> [Task goal]: Transcribe the listing verbatim. Do not carry over any pictures.

> [Entries provided]:
--

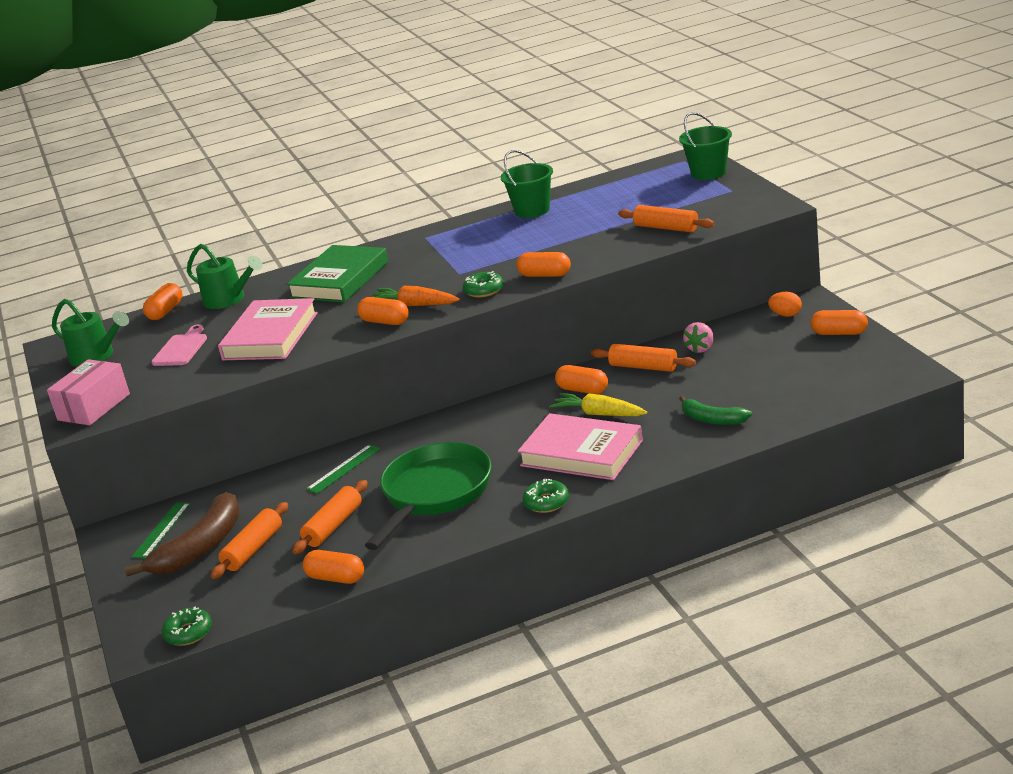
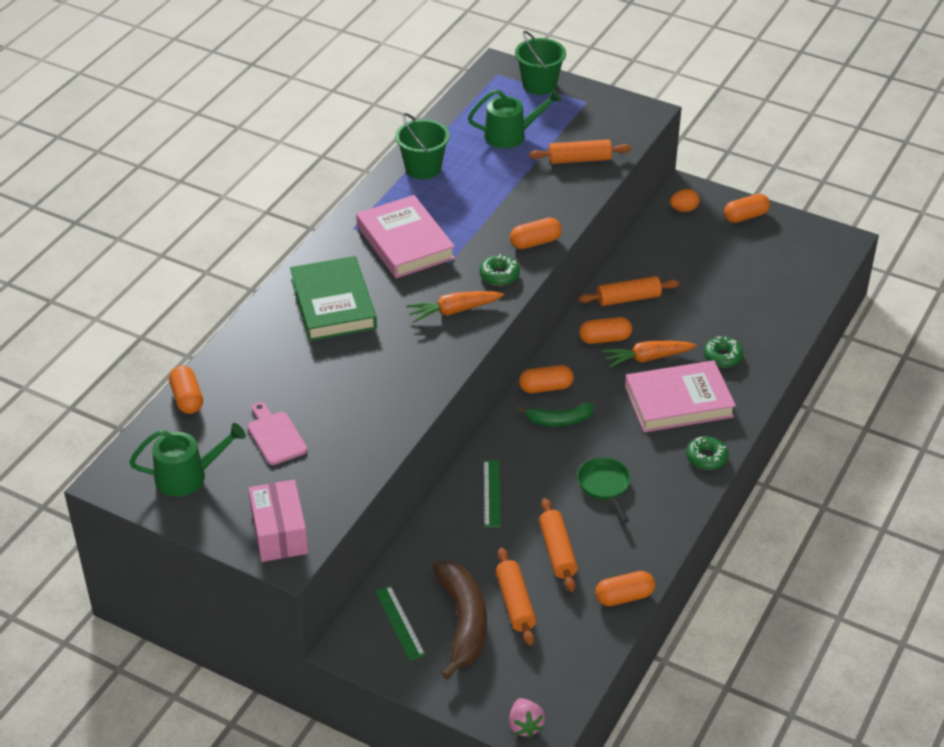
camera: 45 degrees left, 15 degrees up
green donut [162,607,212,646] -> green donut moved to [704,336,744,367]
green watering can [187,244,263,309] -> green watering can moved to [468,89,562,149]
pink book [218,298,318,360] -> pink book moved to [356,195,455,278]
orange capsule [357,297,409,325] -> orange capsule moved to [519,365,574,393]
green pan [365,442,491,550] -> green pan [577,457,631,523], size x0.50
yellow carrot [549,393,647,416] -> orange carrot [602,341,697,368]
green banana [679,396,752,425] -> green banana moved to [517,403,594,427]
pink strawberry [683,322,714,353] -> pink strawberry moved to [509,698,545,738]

--

> [Reply]:
camera: 45 degrees left, 15 degrees up
green donut [162,607,212,646] -> green donut moved to [704,336,744,367]
green watering can [187,244,263,309] -> green watering can moved to [468,89,562,149]
pink book [218,298,318,360] -> pink book moved to [356,195,455,278]
orange capsule [357,297,409,325] -> orange capsule moved to [519,365,574,393]
green pan [365,442,491,550] -> green pan [577,457,631,523], size x0.50
yellow carrot [549,393,647,416] -> orange carrot [602,341,697,368]
green banana [679,396,752,425] -> green banana moved to [517,403,594,427]
pink strawberry [683,322,714,353] -> pink strawberry moved to [509,698,545,738]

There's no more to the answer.